START Data for analysis

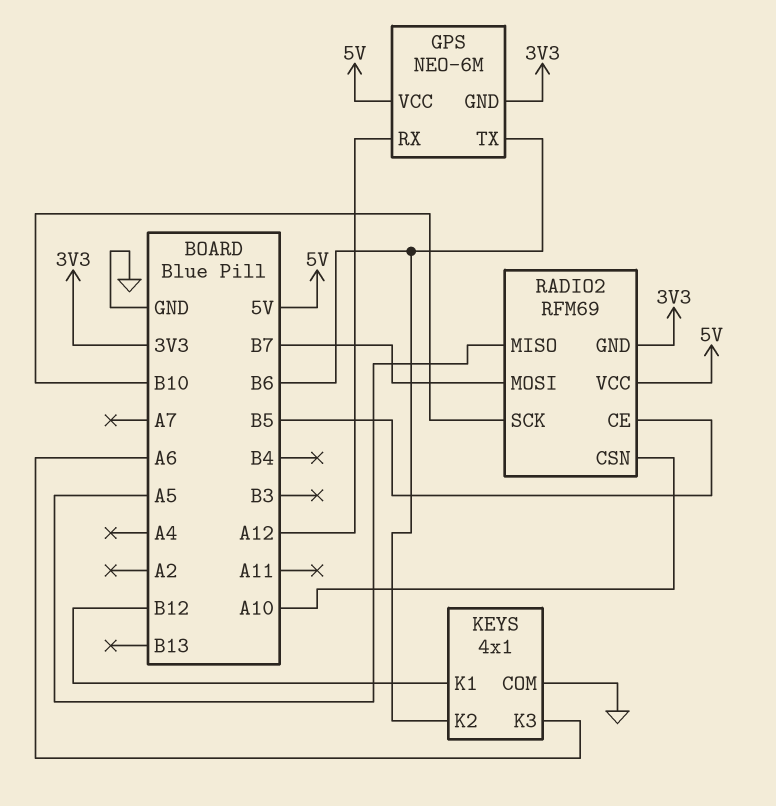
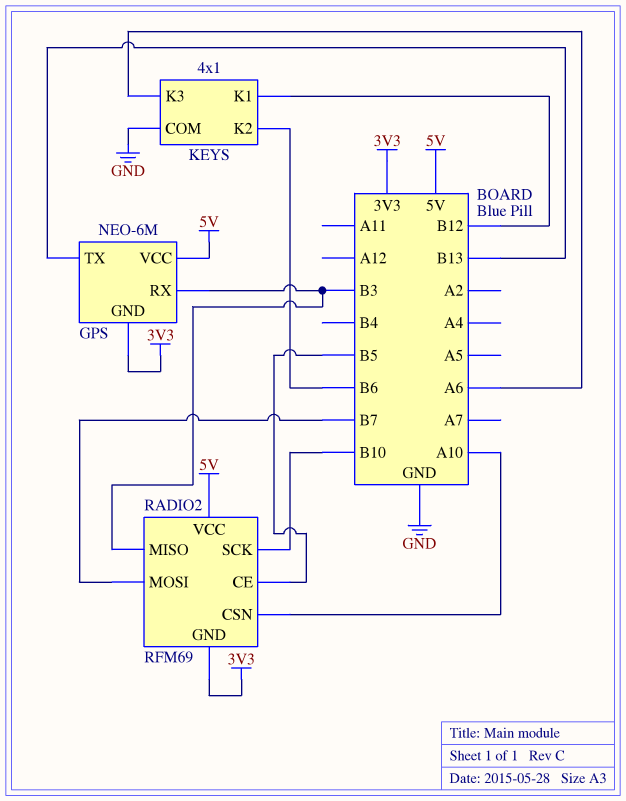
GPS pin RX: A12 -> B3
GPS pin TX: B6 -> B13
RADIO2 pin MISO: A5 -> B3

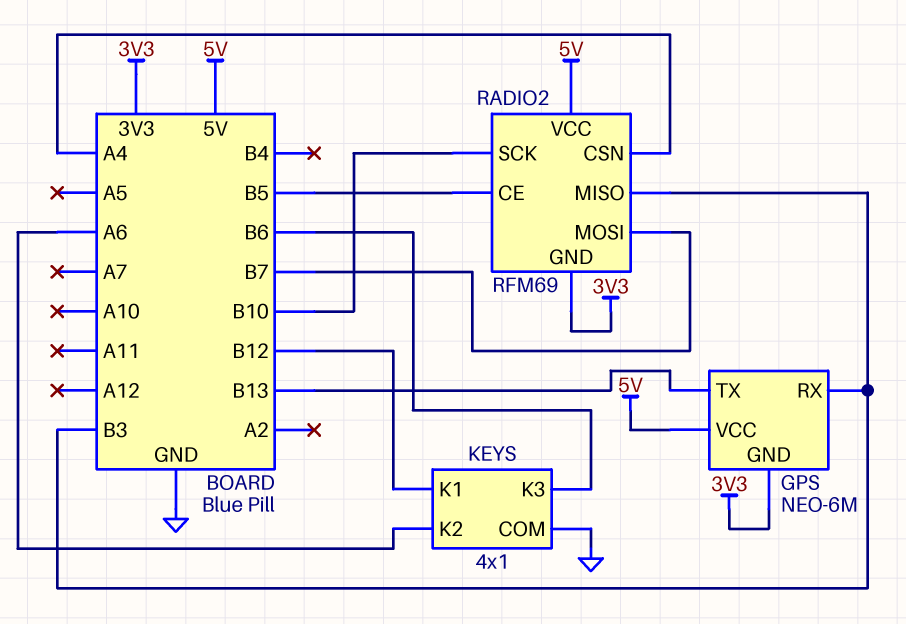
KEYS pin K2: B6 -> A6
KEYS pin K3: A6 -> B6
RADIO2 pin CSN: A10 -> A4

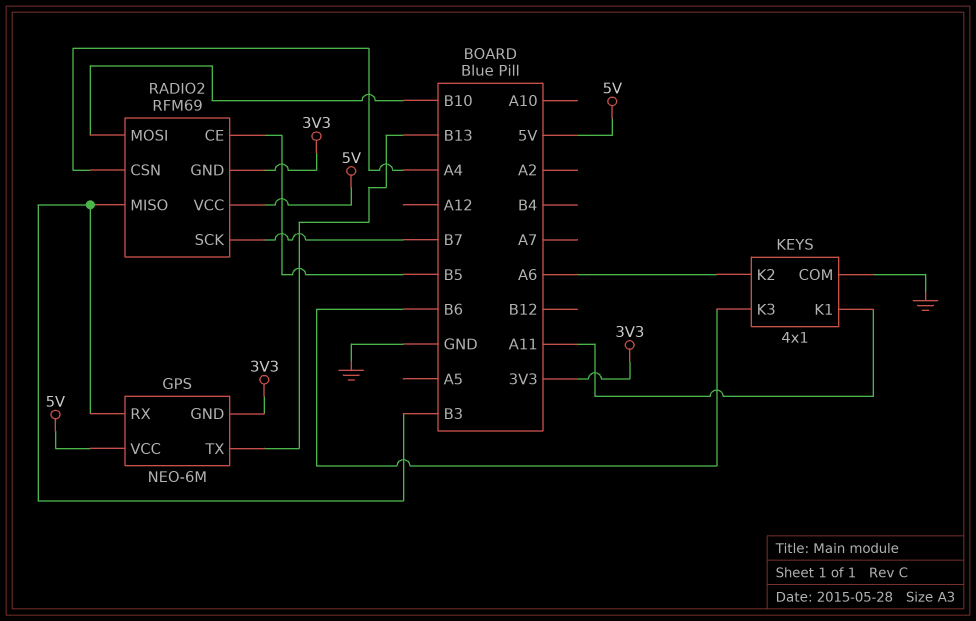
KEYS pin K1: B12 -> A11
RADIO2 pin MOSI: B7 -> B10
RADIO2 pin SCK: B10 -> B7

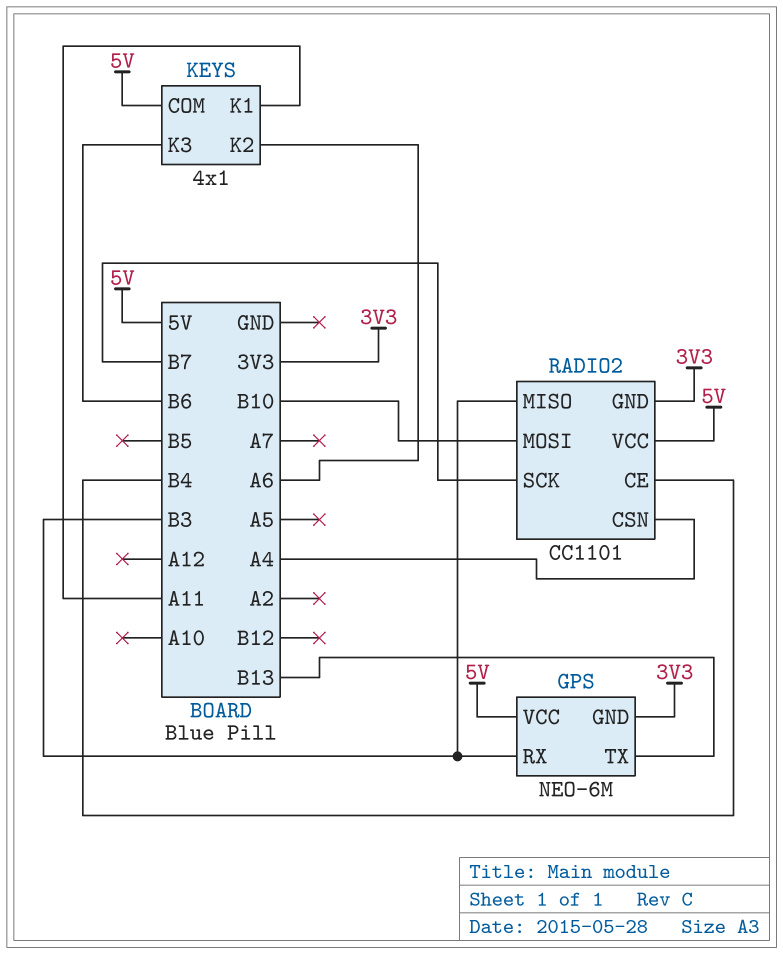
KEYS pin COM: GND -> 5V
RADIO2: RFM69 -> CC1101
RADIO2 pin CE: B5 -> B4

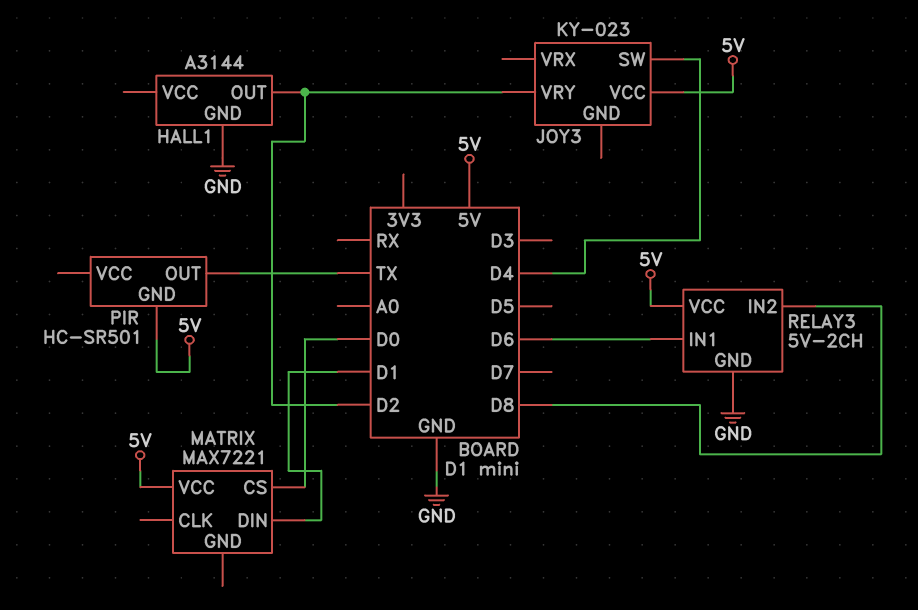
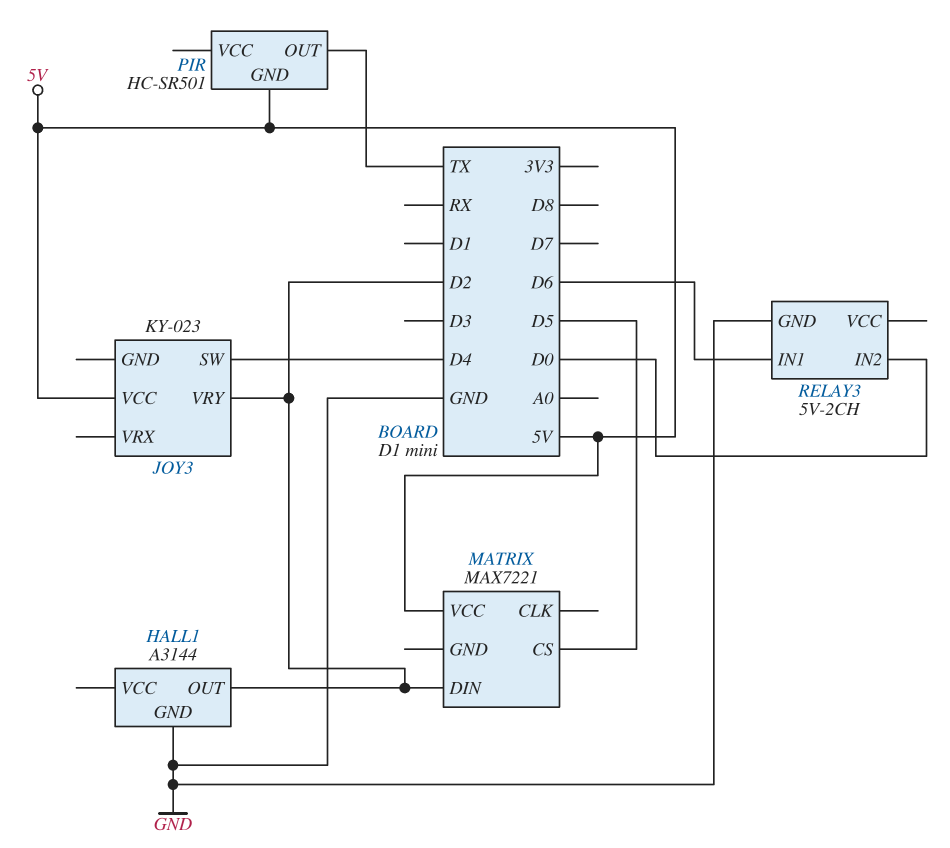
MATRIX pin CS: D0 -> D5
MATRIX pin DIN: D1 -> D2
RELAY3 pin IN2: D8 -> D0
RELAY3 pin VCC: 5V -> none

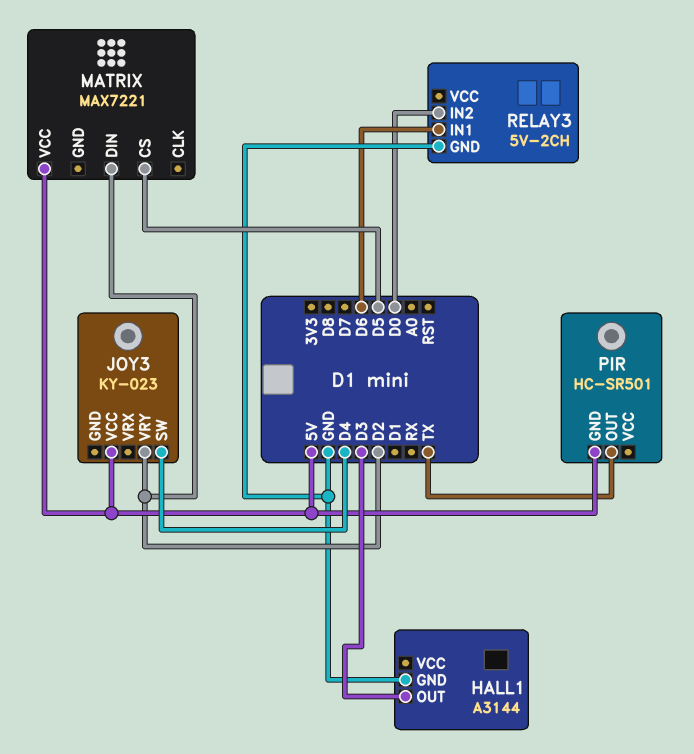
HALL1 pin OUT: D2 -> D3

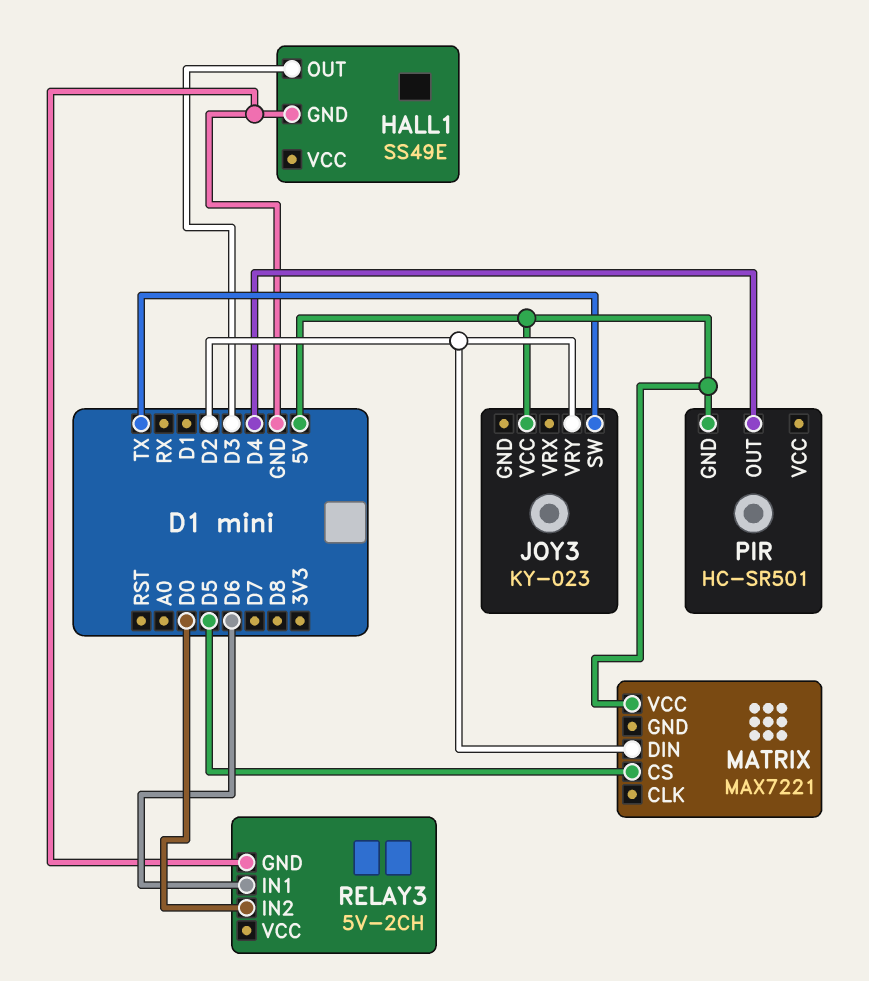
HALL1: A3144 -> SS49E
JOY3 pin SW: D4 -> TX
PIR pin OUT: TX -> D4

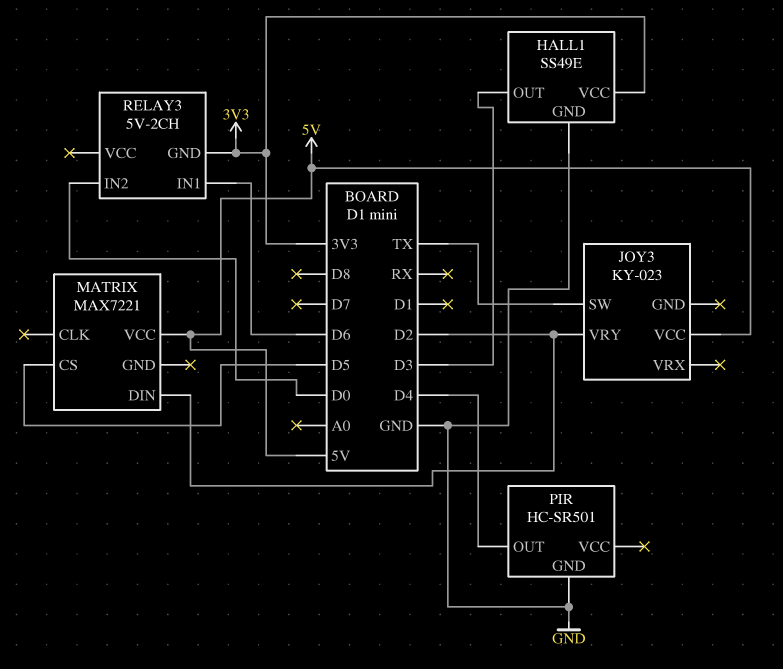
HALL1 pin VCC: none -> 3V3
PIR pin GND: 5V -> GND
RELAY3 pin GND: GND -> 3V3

END Data for analysis

(Activity) Would you transcribe all of the data exactly, omitting any pictures?

(Result below)
GPS pin RX: A12 -> B3
GPS pin TX: B6 -> B13
RADIO2 pin MISO: A5 -> B3

KEYS pin K2: B6 -> A6
KEYS pin K3: A6 -> B6
RADIO2 pin CSN: A10 -> A4

KEYS pin K1: B12 -> A11
RADIO2 pin MOSI: B7 -> B10
RADIO2 pin SCK: B10 -> B7

KEYS pin COM: GND -> 5V
RADIO2: RFM69 -> CC1101
RADIO2 pin CE: B5 -> B4

MATRIX pin CS: D0 -> D5
MATRIX pin DIN: D1 -> D2
RELAY3 pin IN2: D8 -> D0
RELAY3 pin VCC: 5V -> none

HALL1 pin OUT: D2 -> D3

HALL1: A3144 -> SS49E
JOY3 pin SW: D4 -> TX
PIR pin OUT: TX -> D4

HALL1 pin VCC: none -> 3V3
PIR pin GND: 5V -> GND
RELAY3 pin GND: GND -> 3V3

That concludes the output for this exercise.